PROVIDED MATERIAL >>
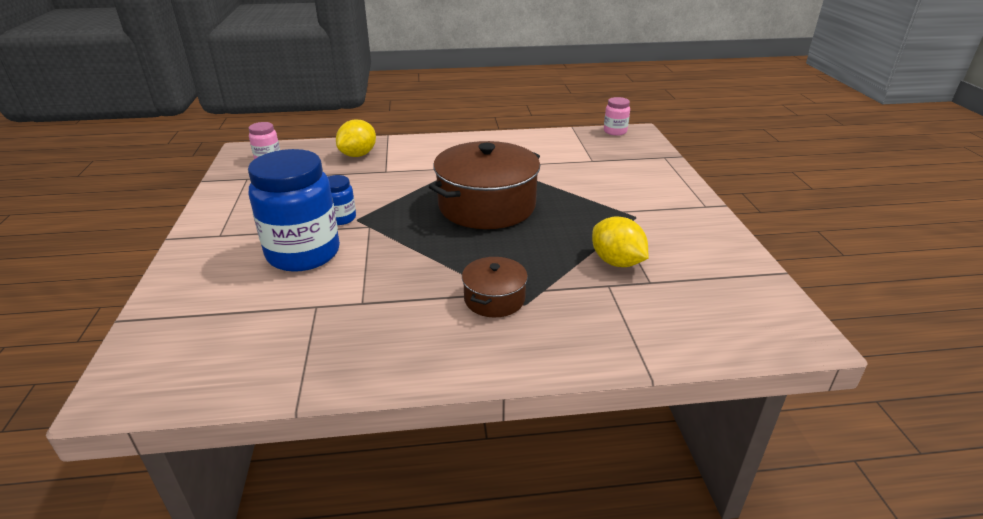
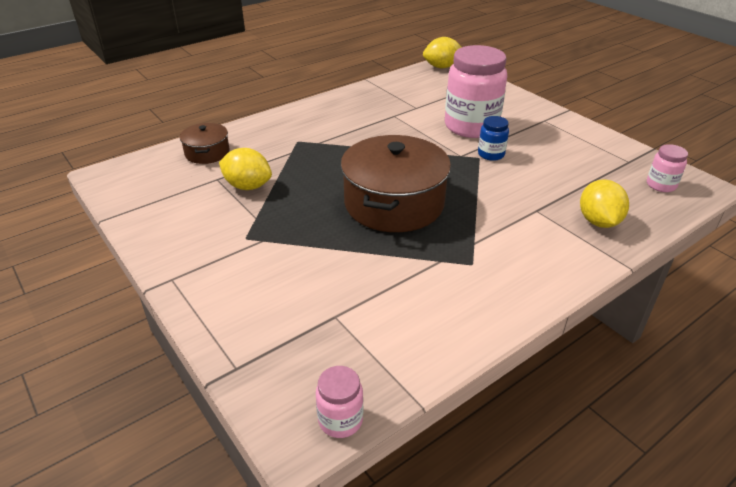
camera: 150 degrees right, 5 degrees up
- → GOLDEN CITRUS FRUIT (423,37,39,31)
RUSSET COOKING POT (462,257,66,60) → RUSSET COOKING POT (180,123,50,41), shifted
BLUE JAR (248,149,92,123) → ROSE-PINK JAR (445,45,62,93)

EXERCISE >> What you give back should be exactly the lines from the one with "RUSSET COOKING POT (462,257,66,60)" through the final line of the listing, and no others.

ANSWER >>
RUSSET COOKING POT (462,257,66,60) → RUSSET COOKING POT (180,123,50,41), shifted
BLUE JAR (248,149,92,123) → ROSE-PINK JAR (445,45,62,93)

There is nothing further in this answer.